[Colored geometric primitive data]
========

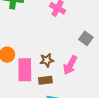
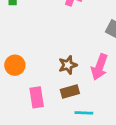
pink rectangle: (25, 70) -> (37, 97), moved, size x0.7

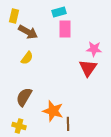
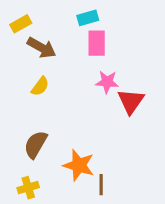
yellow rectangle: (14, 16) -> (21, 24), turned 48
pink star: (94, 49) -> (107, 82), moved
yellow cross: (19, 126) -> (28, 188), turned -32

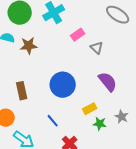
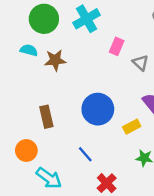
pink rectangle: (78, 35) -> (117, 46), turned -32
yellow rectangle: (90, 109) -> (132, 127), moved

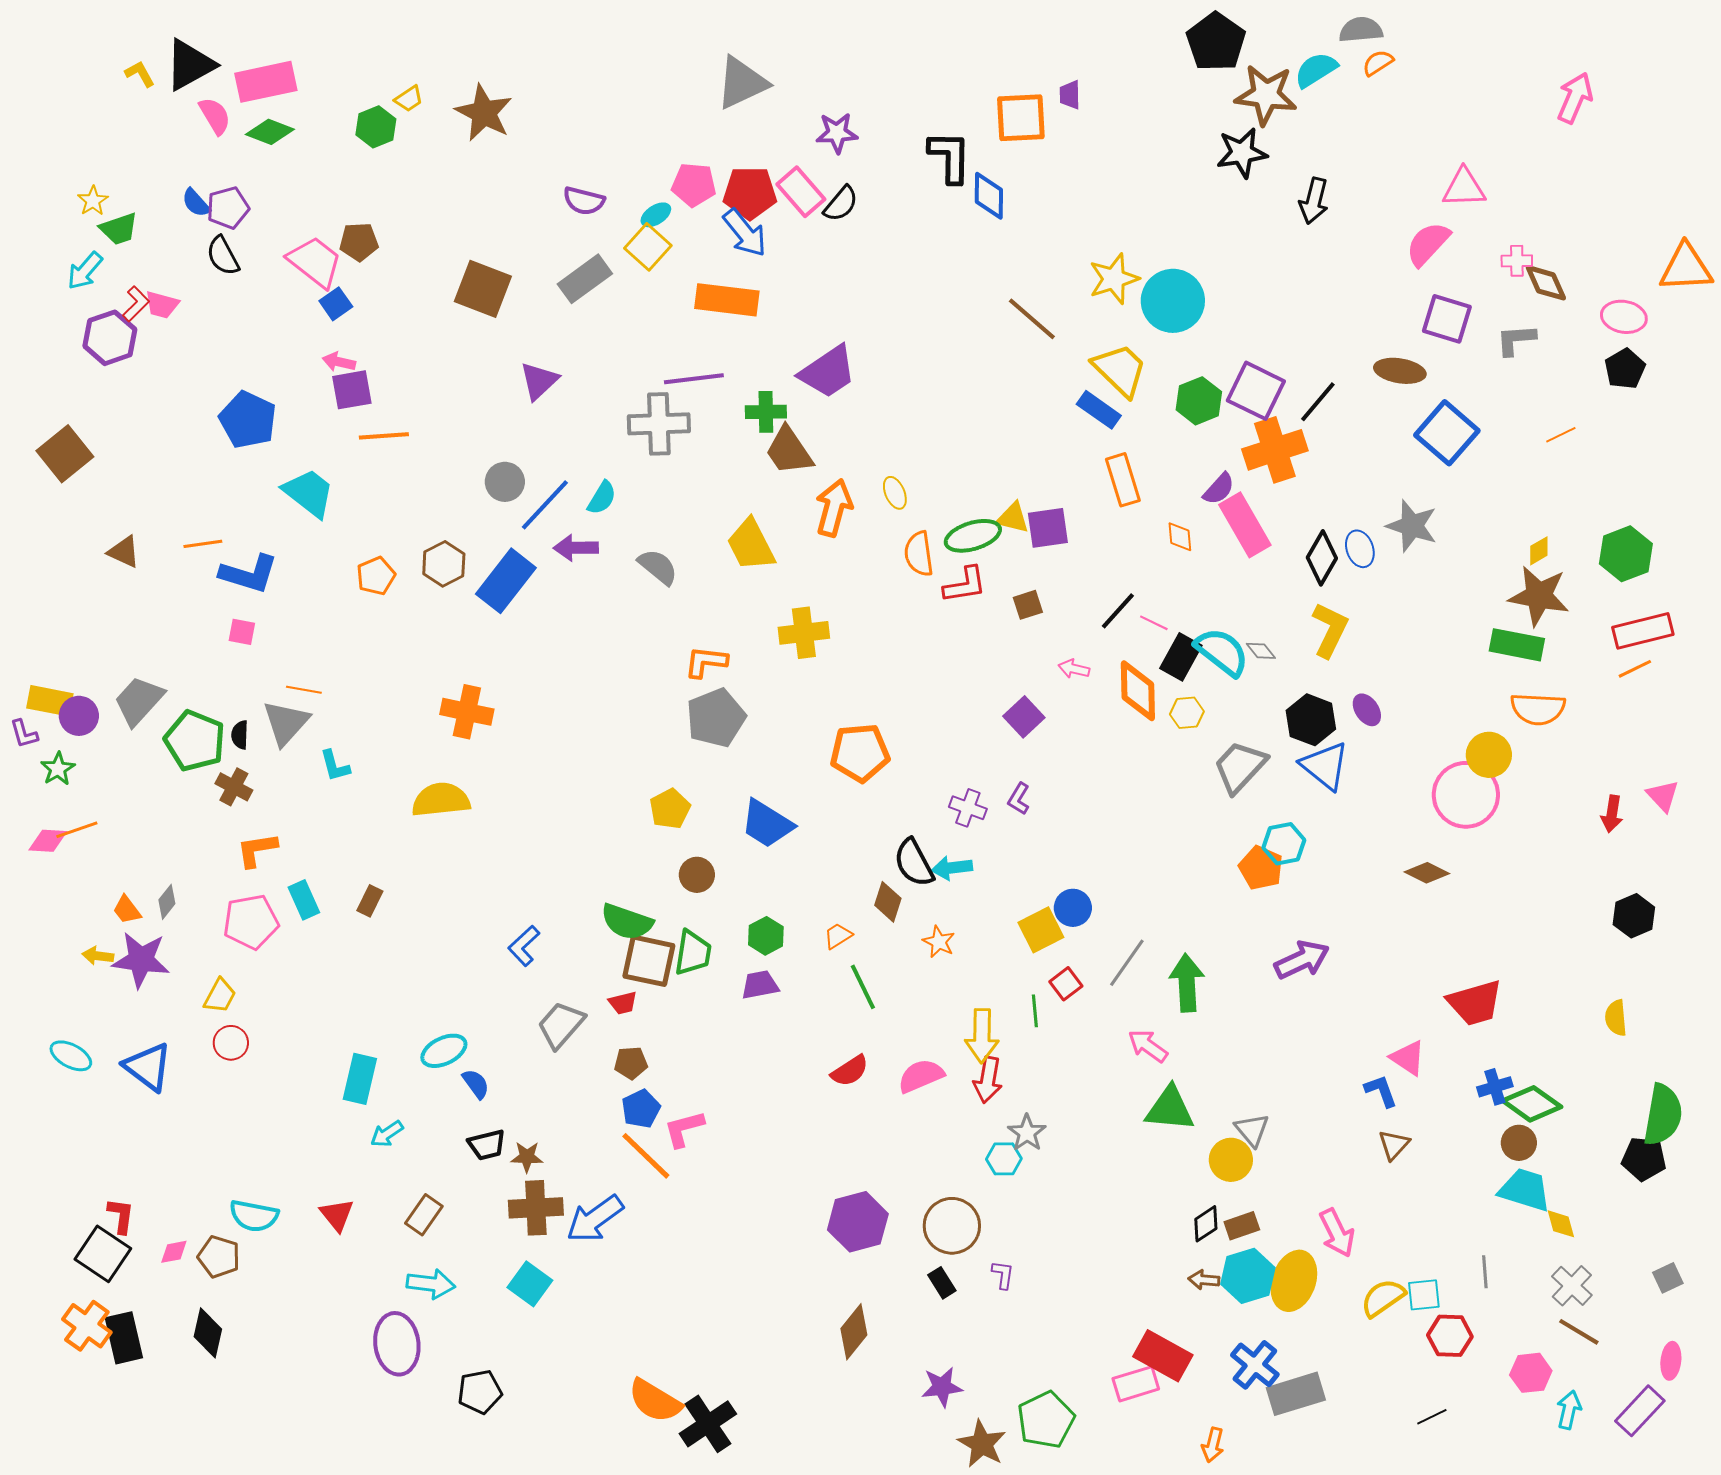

========

» TASK INSTRUCTIONS
When you copy the records above, keep every word exact and drop the pictures.

» EXPECTED ANSWER
pink rectangle: (25, 70) -> (37, 97), moved, size x0.7

yellow rectangle: (14, 16) -> (21, 24), turned 48
pink star: (94, 49) -> (107, 82), moved
yellow cross: (19, 126) -> (28, 188), turned -32

pink rectangle: (78, 35) -> (117, 46), turned -32
yellow rectangle: (90, 109) -> (132, 127), moved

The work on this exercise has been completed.